Data to examine.
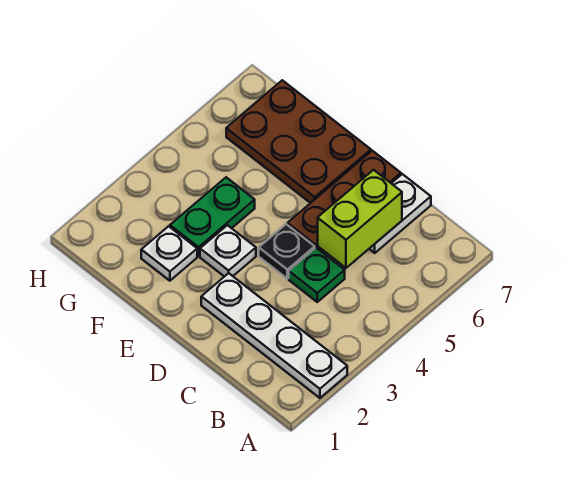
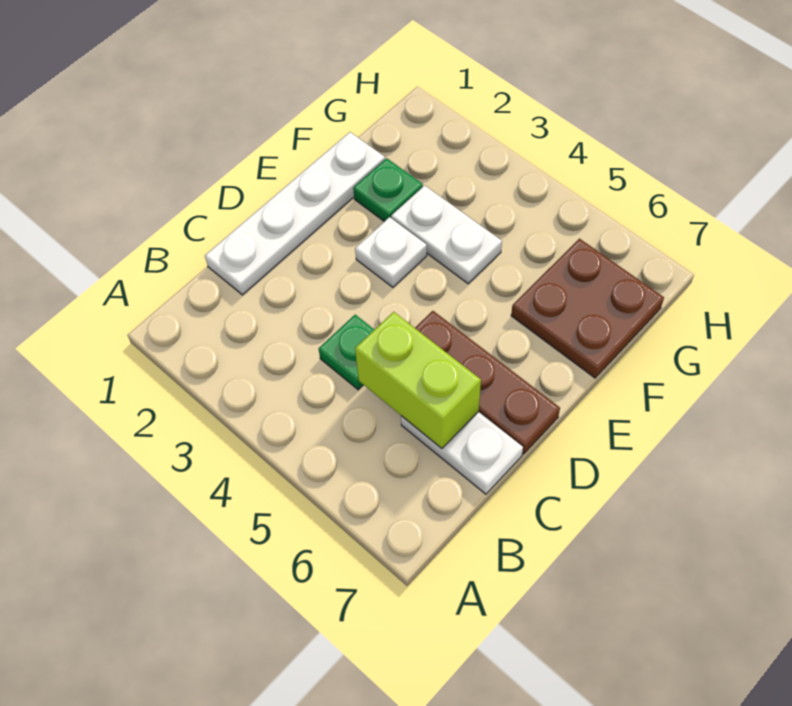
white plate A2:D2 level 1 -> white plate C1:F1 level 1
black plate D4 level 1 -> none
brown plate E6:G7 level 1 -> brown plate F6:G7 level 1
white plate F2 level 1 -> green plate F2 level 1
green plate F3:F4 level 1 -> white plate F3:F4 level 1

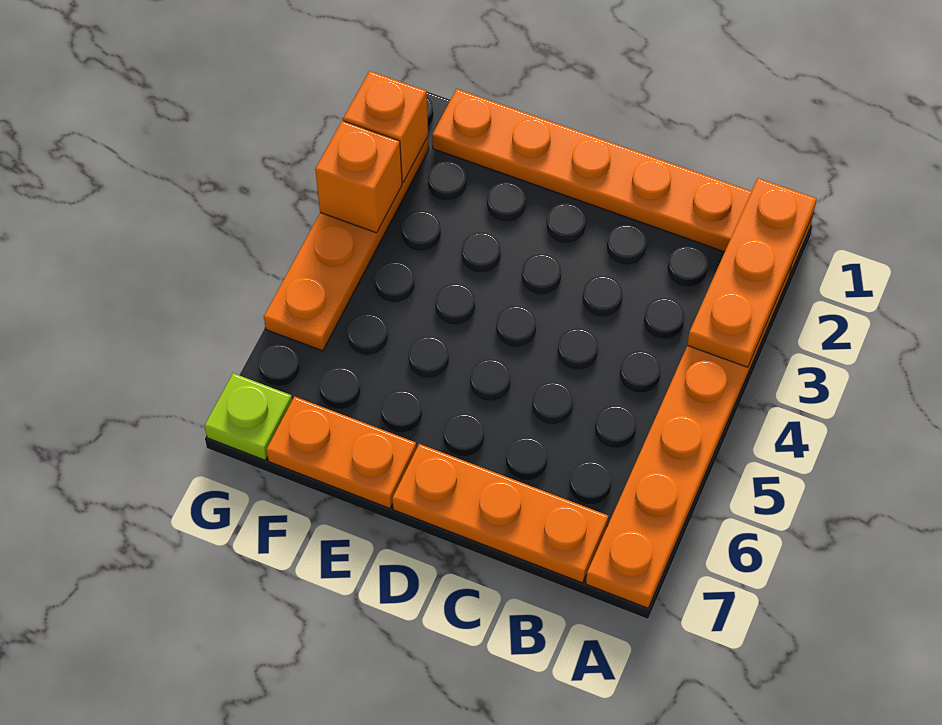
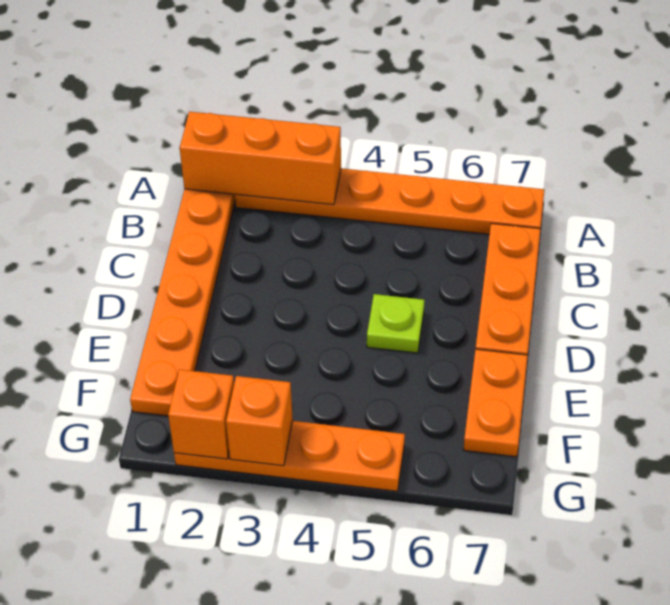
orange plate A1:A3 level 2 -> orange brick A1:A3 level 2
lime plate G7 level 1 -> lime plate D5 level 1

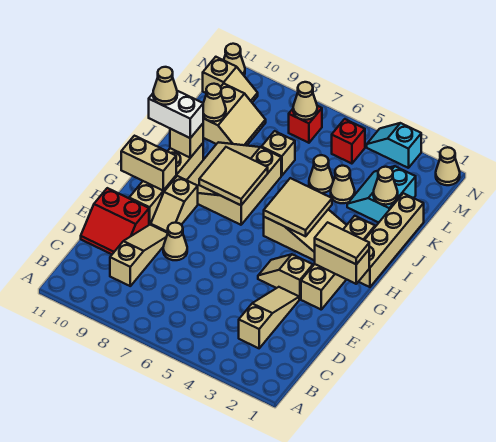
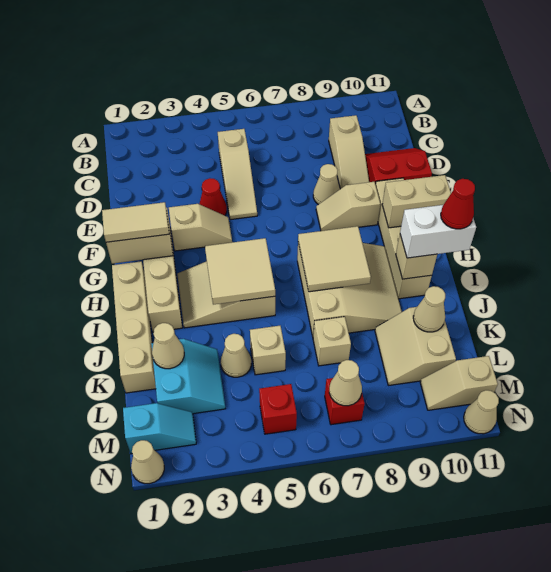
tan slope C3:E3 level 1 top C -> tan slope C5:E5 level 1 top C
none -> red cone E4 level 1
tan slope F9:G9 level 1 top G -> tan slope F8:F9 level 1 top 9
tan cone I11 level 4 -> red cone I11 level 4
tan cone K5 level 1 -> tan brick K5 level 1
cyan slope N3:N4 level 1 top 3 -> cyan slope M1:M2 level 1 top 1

What the task asks. Show every line in the listing above that carries the word "plate".

Result of the task.
white plate A2:D2 level 1 -> white plate C1:F1 level 1
black plate D4 level 1 -> none
brown plate E6:G7 level 1 -> brown plate F6:G7 level 1
white plate F2 level 1 -> green plate F2 level 1
green plate F3:F4 level 1 -> white plate F3:F4 level 1
orange plate A1:A3 level 2 -> orange brick A1:A3 level 2
lime plate G7 level 1 -> lime plate D5 level 1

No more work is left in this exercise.